> [The task]
What you need to produce from the material below is an exact transcription of the lines from the one with "aqua mug [282,293]" through the one with "- → green mug [106,528]", both included, and no other line.

########################################

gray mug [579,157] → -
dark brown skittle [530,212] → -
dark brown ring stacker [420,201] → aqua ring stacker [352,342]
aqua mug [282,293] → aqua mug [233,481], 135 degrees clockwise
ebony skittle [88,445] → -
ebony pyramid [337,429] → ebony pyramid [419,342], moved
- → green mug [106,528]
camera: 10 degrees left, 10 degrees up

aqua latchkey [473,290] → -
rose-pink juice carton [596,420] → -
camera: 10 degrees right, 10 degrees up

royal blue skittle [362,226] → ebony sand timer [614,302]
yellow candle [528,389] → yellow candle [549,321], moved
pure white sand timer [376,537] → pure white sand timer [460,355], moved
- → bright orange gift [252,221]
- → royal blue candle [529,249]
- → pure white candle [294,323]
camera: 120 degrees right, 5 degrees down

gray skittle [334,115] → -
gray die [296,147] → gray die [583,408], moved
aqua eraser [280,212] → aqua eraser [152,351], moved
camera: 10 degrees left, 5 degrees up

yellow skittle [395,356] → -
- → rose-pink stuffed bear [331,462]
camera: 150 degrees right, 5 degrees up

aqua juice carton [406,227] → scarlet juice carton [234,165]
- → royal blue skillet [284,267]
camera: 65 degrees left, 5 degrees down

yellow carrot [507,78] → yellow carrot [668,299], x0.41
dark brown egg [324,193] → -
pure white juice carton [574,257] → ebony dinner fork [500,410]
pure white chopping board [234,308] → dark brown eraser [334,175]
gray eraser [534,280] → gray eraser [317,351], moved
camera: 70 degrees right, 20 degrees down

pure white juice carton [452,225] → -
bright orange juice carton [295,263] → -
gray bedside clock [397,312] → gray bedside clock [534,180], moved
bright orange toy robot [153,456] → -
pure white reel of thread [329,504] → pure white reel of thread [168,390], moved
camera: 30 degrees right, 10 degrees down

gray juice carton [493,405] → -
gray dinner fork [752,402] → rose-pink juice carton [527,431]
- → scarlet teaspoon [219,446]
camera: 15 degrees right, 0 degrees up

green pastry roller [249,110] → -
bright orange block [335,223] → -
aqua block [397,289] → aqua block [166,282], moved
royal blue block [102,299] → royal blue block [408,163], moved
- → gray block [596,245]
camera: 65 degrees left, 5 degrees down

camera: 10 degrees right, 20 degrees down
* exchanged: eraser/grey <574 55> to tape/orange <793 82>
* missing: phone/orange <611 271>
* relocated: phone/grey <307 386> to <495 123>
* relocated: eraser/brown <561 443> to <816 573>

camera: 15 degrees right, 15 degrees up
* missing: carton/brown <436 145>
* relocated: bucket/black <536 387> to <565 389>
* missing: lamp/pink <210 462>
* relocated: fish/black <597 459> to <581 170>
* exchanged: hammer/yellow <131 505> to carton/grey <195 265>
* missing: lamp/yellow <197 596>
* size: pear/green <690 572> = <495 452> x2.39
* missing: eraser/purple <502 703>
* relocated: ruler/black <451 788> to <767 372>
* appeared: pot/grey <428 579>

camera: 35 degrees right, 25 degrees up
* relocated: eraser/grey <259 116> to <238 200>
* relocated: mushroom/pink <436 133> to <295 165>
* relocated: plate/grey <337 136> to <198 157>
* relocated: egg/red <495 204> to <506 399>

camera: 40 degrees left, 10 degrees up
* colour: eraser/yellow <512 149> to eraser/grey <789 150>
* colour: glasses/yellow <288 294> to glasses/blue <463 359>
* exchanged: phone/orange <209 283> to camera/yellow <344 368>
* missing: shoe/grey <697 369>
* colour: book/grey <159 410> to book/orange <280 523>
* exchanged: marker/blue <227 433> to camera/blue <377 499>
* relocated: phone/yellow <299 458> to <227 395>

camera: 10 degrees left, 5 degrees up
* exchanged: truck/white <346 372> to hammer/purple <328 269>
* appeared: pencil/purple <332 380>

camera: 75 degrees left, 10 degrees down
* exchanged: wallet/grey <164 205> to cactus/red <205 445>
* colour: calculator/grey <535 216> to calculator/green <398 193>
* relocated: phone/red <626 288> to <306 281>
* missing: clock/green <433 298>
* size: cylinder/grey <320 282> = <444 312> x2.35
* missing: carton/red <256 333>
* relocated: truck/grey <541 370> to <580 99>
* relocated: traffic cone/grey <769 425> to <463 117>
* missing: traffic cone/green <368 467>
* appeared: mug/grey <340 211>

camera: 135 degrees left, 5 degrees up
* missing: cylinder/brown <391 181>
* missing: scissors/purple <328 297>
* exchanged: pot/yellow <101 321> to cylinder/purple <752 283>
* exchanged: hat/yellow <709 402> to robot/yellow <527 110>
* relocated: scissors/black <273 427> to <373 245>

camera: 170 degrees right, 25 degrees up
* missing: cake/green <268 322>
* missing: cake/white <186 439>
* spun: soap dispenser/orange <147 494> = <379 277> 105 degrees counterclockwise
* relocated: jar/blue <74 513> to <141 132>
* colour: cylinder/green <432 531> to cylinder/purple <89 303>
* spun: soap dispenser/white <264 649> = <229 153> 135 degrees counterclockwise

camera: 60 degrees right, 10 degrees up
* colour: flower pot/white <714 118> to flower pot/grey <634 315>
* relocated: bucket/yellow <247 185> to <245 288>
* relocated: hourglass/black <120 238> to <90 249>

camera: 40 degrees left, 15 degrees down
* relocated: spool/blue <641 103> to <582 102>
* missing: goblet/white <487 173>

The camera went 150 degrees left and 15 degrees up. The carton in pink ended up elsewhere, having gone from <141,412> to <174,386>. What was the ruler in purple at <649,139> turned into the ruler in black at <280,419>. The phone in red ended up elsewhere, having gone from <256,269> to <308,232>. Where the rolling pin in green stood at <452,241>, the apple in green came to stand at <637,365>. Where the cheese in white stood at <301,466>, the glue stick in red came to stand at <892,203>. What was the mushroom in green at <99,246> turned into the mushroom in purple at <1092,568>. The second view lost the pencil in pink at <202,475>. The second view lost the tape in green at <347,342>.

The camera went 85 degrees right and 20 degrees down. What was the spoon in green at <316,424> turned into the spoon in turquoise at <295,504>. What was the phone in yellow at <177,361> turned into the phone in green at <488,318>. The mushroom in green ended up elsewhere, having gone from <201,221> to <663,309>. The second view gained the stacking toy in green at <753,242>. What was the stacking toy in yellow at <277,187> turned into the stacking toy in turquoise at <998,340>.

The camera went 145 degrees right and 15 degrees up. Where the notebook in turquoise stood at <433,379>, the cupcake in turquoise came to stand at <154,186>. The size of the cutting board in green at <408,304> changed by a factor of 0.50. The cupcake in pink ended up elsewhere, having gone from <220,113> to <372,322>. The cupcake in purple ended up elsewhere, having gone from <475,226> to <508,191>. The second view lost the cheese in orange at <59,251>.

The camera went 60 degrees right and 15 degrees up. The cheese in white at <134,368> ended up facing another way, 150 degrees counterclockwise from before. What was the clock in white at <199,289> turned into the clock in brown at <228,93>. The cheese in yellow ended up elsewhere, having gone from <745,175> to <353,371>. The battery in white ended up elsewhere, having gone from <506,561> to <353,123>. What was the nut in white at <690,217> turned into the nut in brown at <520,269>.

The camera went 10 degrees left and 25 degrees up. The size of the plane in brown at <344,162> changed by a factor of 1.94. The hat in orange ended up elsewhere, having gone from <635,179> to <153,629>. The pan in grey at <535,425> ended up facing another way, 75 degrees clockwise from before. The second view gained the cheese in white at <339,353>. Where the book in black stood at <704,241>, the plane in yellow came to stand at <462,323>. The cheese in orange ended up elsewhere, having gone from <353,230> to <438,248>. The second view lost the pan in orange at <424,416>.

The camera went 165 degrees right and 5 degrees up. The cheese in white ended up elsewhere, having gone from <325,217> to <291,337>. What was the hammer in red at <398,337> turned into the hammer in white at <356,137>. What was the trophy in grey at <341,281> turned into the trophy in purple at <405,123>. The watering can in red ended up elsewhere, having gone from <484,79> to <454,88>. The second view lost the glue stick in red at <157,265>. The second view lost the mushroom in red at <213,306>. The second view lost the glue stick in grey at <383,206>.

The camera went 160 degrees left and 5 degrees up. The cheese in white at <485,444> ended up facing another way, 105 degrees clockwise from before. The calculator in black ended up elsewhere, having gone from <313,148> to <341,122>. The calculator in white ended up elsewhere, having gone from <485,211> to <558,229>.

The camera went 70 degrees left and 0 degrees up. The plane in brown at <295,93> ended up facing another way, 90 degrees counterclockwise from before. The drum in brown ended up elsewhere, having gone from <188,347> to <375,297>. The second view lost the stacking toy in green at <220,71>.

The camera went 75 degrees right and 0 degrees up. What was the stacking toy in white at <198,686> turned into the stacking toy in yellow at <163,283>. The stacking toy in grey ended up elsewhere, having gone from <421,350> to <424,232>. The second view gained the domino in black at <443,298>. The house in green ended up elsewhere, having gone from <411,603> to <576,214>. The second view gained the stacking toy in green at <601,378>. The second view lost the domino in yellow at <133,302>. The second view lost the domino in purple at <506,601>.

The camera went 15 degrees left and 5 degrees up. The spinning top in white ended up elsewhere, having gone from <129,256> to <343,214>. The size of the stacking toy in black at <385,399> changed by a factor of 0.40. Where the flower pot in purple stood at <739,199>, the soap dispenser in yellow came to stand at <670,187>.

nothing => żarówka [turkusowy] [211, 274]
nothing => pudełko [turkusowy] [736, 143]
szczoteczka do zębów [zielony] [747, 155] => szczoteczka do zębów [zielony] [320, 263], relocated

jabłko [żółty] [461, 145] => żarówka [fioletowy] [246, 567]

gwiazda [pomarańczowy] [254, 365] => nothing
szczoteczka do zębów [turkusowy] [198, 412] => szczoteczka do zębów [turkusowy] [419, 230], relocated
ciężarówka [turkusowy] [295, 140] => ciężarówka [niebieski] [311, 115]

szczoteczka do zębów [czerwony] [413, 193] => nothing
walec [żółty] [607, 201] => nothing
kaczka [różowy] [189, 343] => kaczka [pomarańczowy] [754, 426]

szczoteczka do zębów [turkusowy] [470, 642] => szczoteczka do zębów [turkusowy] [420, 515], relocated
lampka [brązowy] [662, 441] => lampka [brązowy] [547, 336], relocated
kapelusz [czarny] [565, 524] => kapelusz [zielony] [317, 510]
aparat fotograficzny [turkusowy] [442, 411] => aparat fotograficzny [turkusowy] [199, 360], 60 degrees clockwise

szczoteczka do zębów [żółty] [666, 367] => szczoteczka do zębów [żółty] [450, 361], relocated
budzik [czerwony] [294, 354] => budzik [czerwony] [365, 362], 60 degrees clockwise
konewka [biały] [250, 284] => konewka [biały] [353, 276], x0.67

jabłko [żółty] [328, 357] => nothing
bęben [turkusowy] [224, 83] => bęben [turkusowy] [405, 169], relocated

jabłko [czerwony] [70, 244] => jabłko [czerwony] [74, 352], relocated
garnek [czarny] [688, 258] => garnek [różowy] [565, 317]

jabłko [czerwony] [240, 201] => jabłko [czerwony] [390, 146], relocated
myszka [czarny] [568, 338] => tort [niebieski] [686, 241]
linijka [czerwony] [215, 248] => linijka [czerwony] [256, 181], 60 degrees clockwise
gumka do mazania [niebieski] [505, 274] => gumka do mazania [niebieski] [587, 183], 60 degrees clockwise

########################################

> [Result]
aqua mug [282,293] → aqua mug [233,481], 135 degrees clockwise
ebony skittle [88,445] → -
ebony pyramid [337,429] → ebony pyramid [419,342], moved
- → green mug [106,528]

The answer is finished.